Task input START

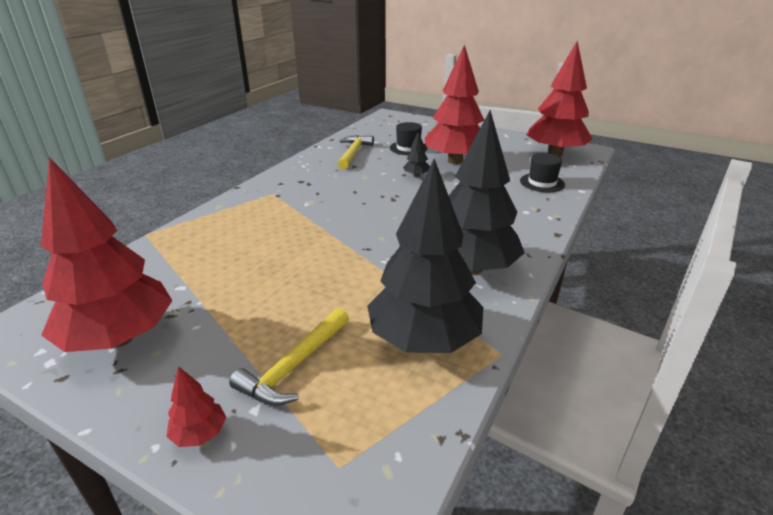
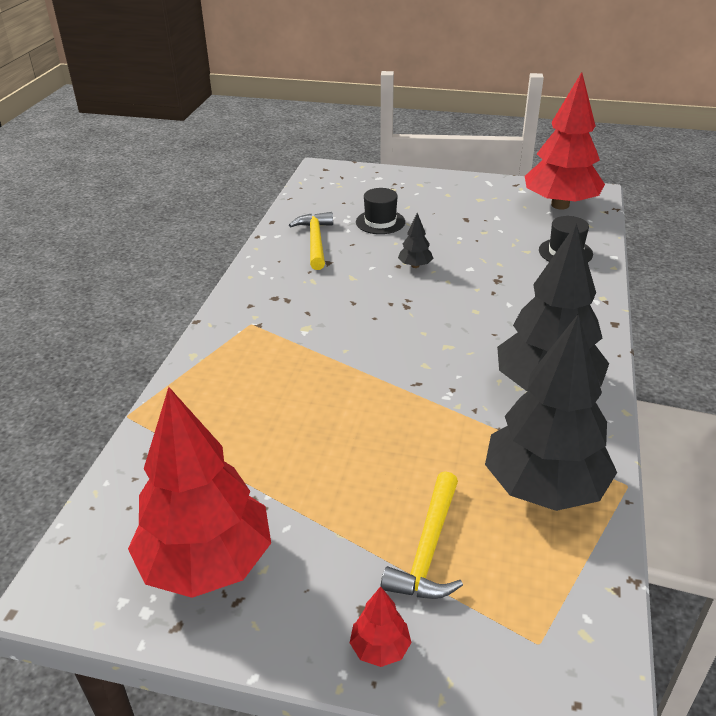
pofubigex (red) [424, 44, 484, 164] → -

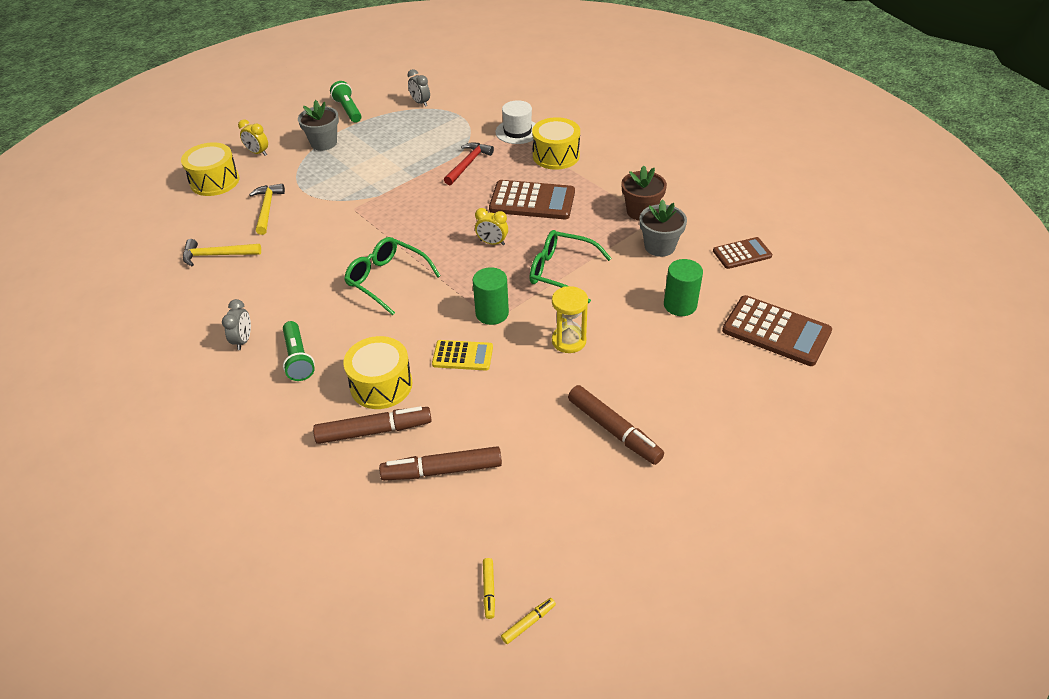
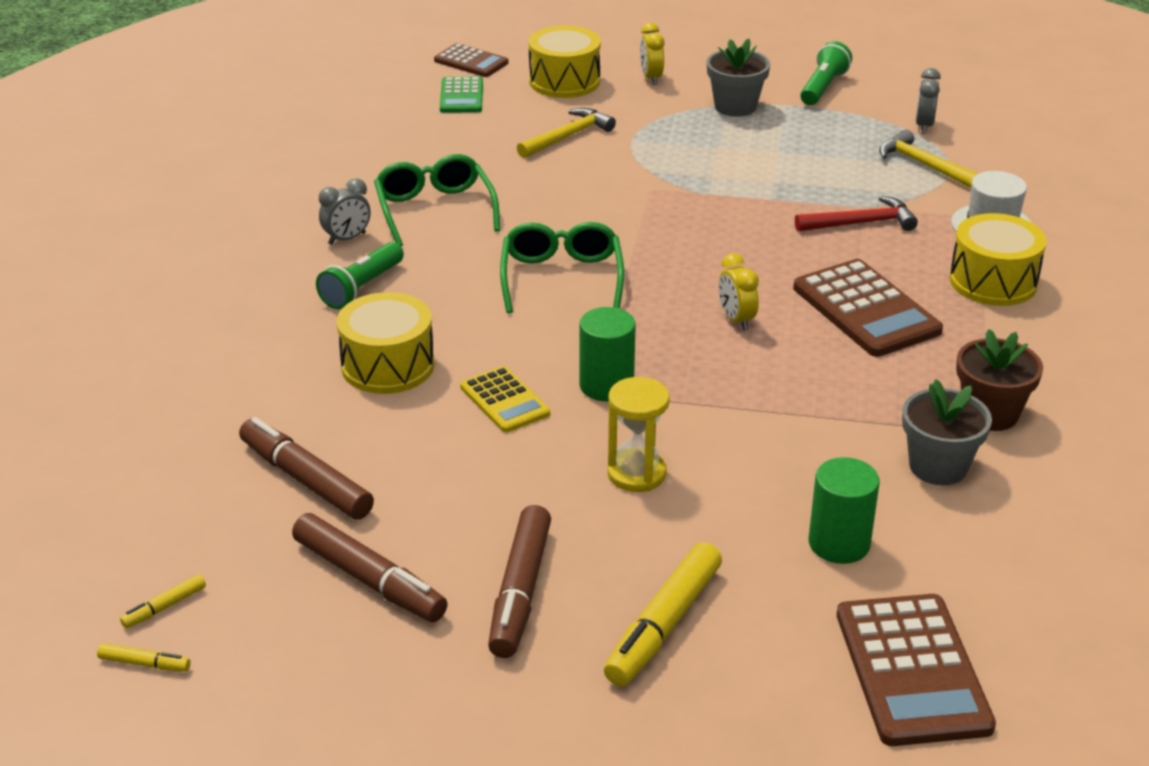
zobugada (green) [530, 230, 611, 303] → zobugada (green) [374, 154, 500, 246], moved
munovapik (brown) [713, 237, 772, 269] → munovapik (brown) [434, 43, 508, 77], moved
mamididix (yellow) [183, 239, 261, 266] → mamididix (yellow) [879, 130, 978, 188], moved
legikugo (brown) [313, 406, 432, 444] → legikugo (brown) [292, 513, 448, 622], moved
- → munovapik (green) [440, 76, 483, 113]
- → legikugo (yellow) [604, 542, 722, 686]

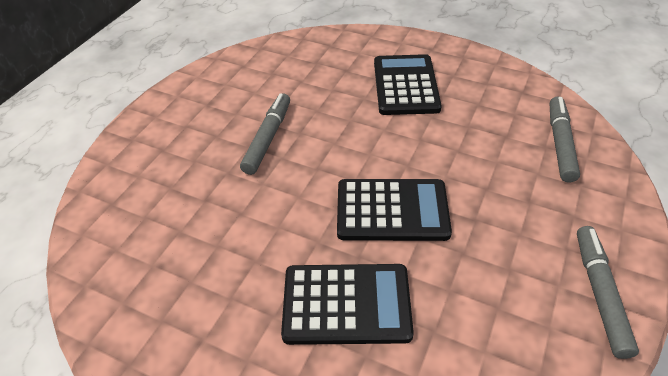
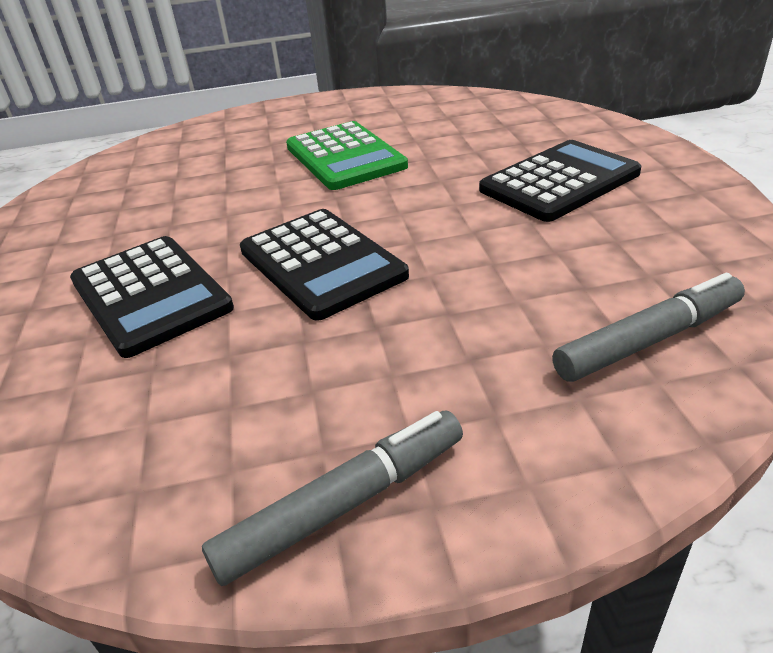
legikugo (grey) [240, 93, 290, 175] → munovapik (green) [286, 121, 408, 190]

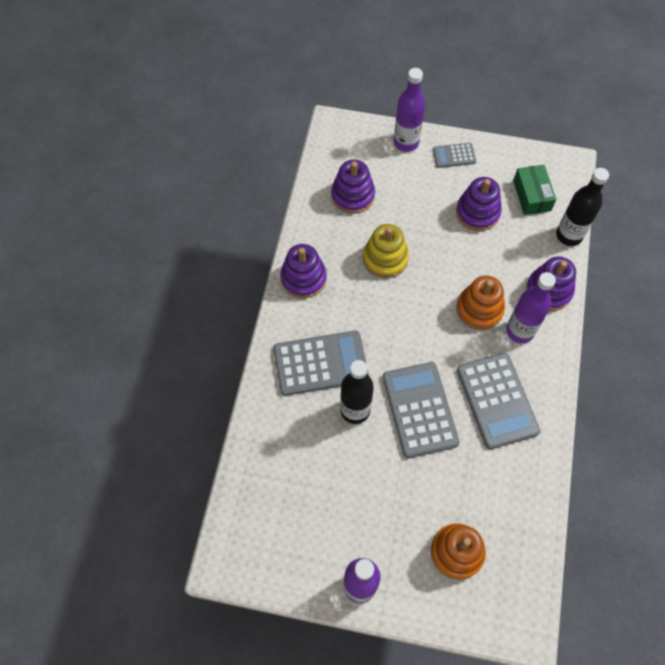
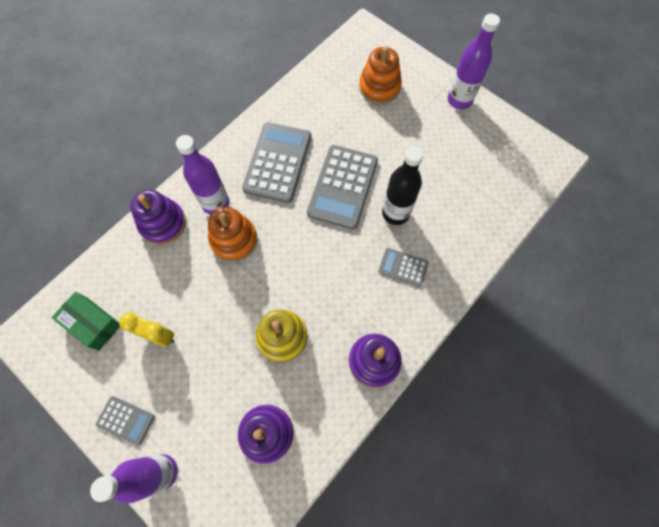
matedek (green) [513, 165, 556, 215] → matedek (green) [51, 292, 120, 351], 75 degrees counterclockwise
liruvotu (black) [556, 168, 609, 246] → -
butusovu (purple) [456, 177, 502, 231] → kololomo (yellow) [119, 312, 174, 347]
munovapik (grey) [273, 330, 369, 396] → munovapik (grey) [378, 248, 429, 287], x0.51

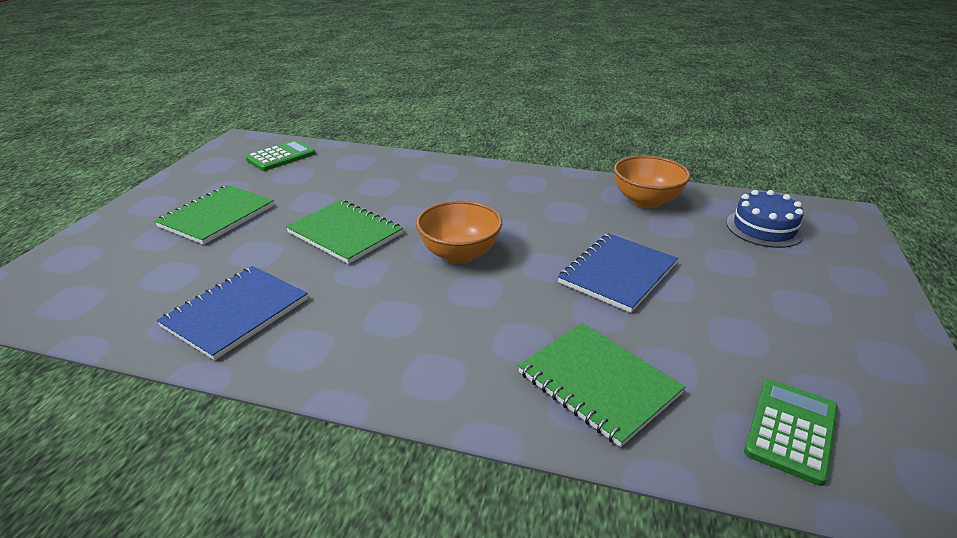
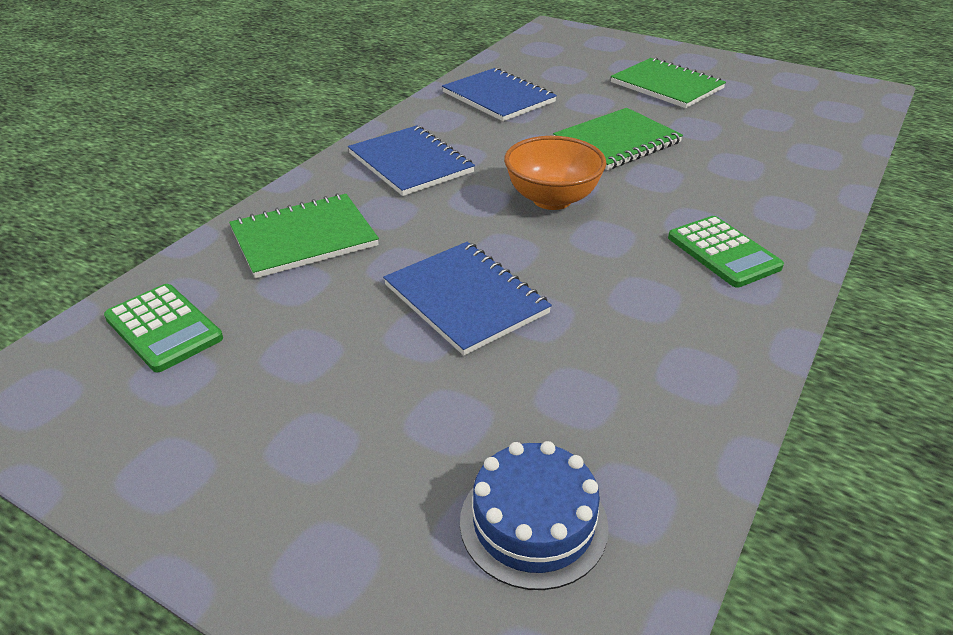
munovapik (green) [246, 140, 316, 171] → munovapik (green) [668, 216, 784, 288], moved
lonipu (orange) [614, 155, 690, 208] → -
- → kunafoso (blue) [348, 125, 475, 196]

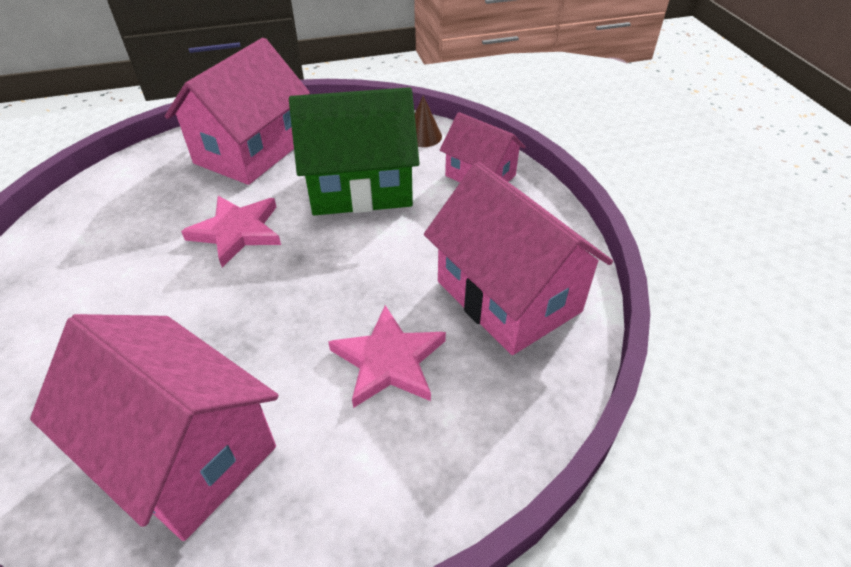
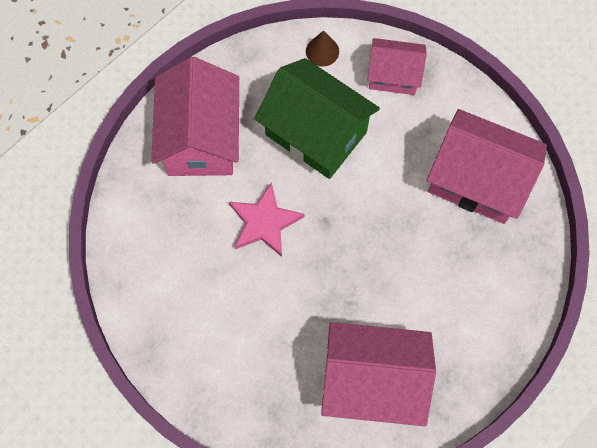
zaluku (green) [289, 87, 420, 215] → zaluku (green) [254, 58, 380, 179], 75 degrees clockwise
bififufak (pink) [328, 305, 446, 408] → -

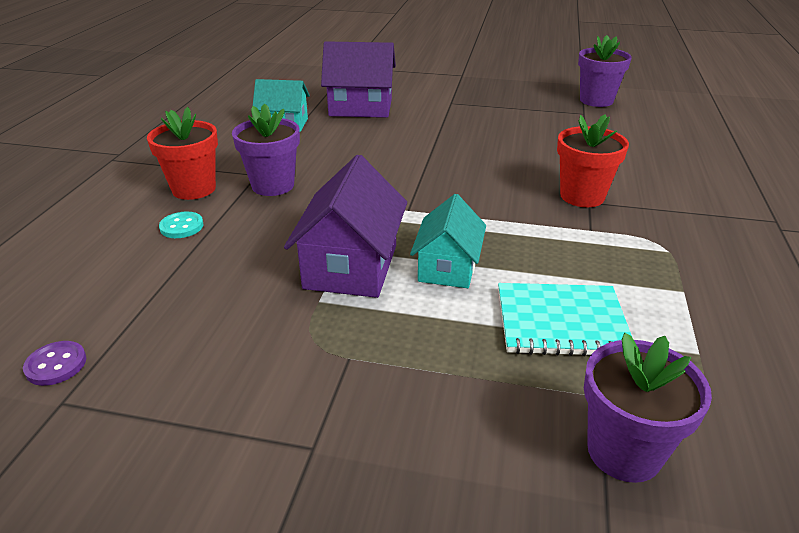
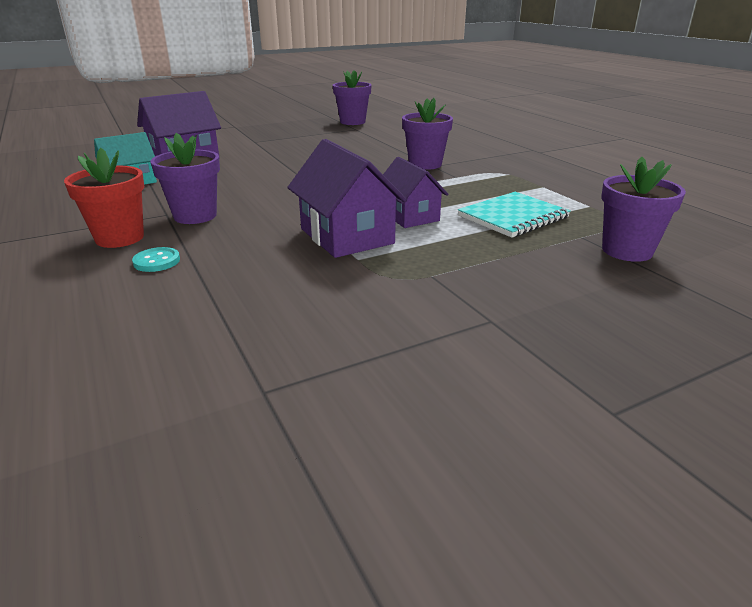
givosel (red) [557, 114, 629, 207] → givosel (purple) [402, 98, 453, 170]
zaluku (turquoise) [410, 194, 486, 288] → zaluku (purple) [383, 157, 448, 228]
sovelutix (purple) [23, 341, 86, 386] → -

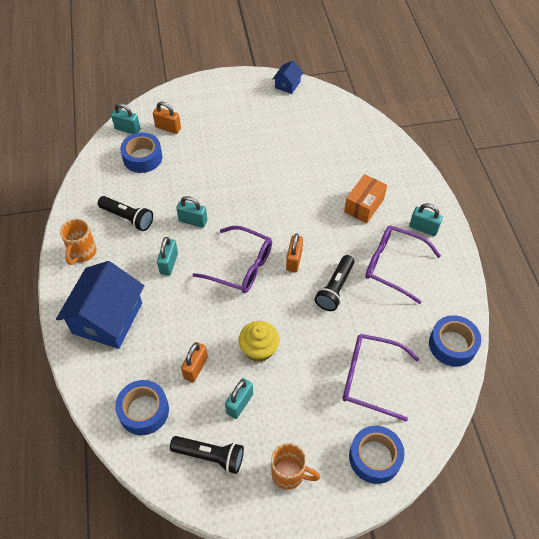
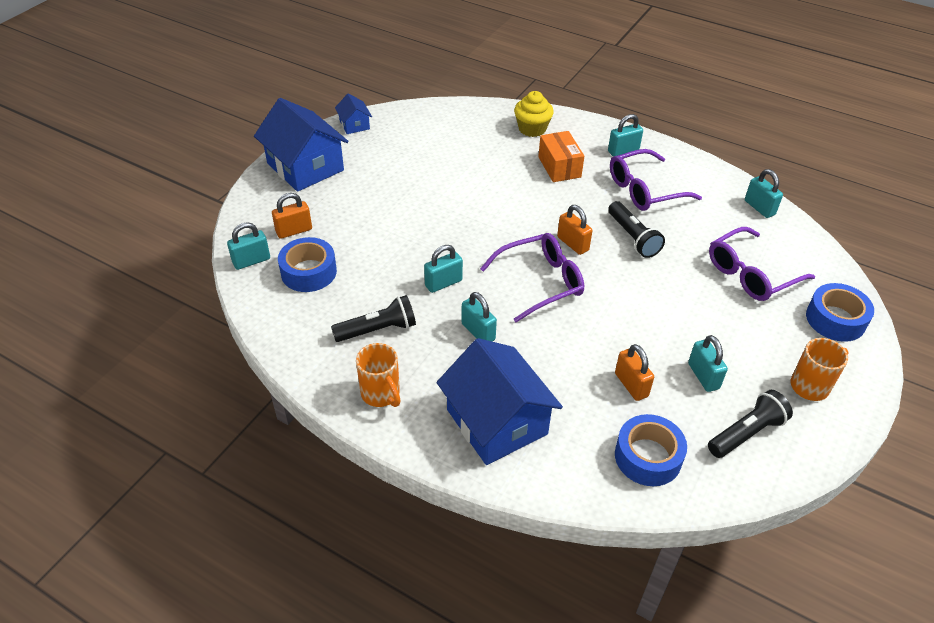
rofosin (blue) [429, 315, 481, 367] → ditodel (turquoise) [745, 169, 783, 218]
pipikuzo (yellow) [239, 321, 280, 362] → pipikuzo (yellow) [514, 91, 554, 137], moved
- → zaluku (blue) [254, 98, 349, 192]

Task input END

What you need to do: Output a verbatim copy of the entries and skip the pictures.

Answer:
pofubigex (red) [424, 44, 484, 164] → -

zobugada (green) [530, 230, 611, 303] → zobugada (green) [374, 154, 500, 246], moved
munovapik (brown) [713, 237, 772, 269] → munovapik (brown) [434, 43, 508, 77], moved
mamididix (yellow) [183, 239, 261, 266] → mamididix (yellow) [879, 130, 978, 188], moved
legikugo (brown) [313, 406, 432, 444] → legikugo (brown) [292, 513, 448, 622], moved
- → munovapik (green) [440, 76, 483, 113]
- → legikugo (yellow) [604, 542, 722, 686]

legikugo (grey) [240, 93, 290, 175] → munovapik (green) [286, 121, 408, 190]

matedek (green) [513, 165, 556, 215] → matedek (green) [51, 292, 120, 351], 75 degrees counterclockwise
liruvotu (black) [556, 168, 609, 246] → -
butusovu (purple) [456, 177, 502, 231] → kololomo (yellow) [119, 312, 174, 347]
munovapik (grey) [273, 330, 369, 396] → munovapik (grey) [378, 248, 429, 287], x0.51

munovapik (green) [246, 140, 316, 171] → munovapik (green) [668, 216, 784, 288], moved
lonipu (orange) [614, 155, 690, 208] → -
- → kunafoso (blue) [348, 125, 475, 196]

zaluku (green) [289, 87, 420, 215] → zaluku (green) [254, 58, 380, 179], 75 degrees clockwise
bififufak (pink) [328, 305, 446, 408] → -

givosel (red) [557, 114, 629, 207] → givosel (purple) [402, 98, 453, 170]
zaluku (turquoise) [410, 194, 486, 288] → zaluku (purple) [383, 157, 448, 228]
sovelutix (purple) [23, 341, 86, 386] → -

rofosin (blue) [429, 315, 481, 367] → ditodel (turquoise) [745, 169, 783, 218]
pipikuzo (yellow) [239, 321, 280, 362] → pipikuzo (yellow) [514, 91, 554, 137], moved
- → zaluku (blue) [254, 98, 349, 192]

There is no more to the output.